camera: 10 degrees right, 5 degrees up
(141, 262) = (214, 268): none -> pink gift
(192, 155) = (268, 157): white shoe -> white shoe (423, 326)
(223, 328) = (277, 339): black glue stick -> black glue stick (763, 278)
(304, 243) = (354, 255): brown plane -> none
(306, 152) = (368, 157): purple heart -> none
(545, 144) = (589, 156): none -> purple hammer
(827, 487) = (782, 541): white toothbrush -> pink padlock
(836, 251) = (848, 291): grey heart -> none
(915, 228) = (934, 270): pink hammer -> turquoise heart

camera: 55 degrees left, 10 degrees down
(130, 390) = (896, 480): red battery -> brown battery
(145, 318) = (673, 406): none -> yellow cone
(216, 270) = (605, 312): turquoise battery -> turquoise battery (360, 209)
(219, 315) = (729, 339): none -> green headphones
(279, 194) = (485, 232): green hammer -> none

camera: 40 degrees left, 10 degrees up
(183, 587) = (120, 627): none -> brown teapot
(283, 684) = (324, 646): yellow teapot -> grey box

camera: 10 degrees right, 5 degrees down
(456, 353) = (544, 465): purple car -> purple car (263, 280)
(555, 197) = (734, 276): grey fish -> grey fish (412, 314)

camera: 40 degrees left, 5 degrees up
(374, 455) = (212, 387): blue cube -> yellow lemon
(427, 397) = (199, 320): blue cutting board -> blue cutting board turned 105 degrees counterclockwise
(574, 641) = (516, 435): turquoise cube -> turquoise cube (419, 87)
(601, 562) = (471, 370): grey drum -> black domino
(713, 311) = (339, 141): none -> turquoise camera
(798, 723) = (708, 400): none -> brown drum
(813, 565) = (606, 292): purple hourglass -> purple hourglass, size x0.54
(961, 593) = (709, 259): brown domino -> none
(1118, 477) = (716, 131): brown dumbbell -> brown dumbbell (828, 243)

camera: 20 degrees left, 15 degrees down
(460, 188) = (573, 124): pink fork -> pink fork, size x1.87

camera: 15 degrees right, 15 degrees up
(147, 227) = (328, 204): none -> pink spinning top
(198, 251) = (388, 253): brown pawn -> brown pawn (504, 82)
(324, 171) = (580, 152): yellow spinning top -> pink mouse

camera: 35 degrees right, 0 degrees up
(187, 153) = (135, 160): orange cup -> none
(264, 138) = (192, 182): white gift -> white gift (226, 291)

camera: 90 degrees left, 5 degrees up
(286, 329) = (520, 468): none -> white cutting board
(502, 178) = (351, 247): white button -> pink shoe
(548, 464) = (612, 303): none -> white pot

◇ ◇ ◇ ◇ ◇ ◇ ◇

* [TASK DIRECTIONS]:
From the records above, quote only the lines running from the line with "(306, 152) = (368, 157): purple heart -> none" to the line with "(183, 587) = (120, 627): none -> brown teapot", both lines included.

* [OUTPUT FOR THIS TASK]:
(306, 152) = (368, 157): purple heart -> none
(545, 144) = (589, 156): none -> purple hammer
(827, 487) = (782, 541): white toothbrush -> pink padlock
(836, 251) = (848, 291): grey heart -> none
(915, 228) = (934, 270): pink hammer -> turquoise heart

camera: 55 degrees left, 10 degrees down
(130, 390) = (896, 480): red battery -> brown battery
(145, 318) = (673, 406): none -> yellow cone
(216, 270) = (605, 312): turquoise battery -> turquoise battery (360, 209)
(219, 315) = (729, 339): none -> green headphones
(279, 194) = (485, 232): green hammer -> none

camera: 40 degrees left, 10 degrees up
(183, 587) = (120, 627): none -> brown teapot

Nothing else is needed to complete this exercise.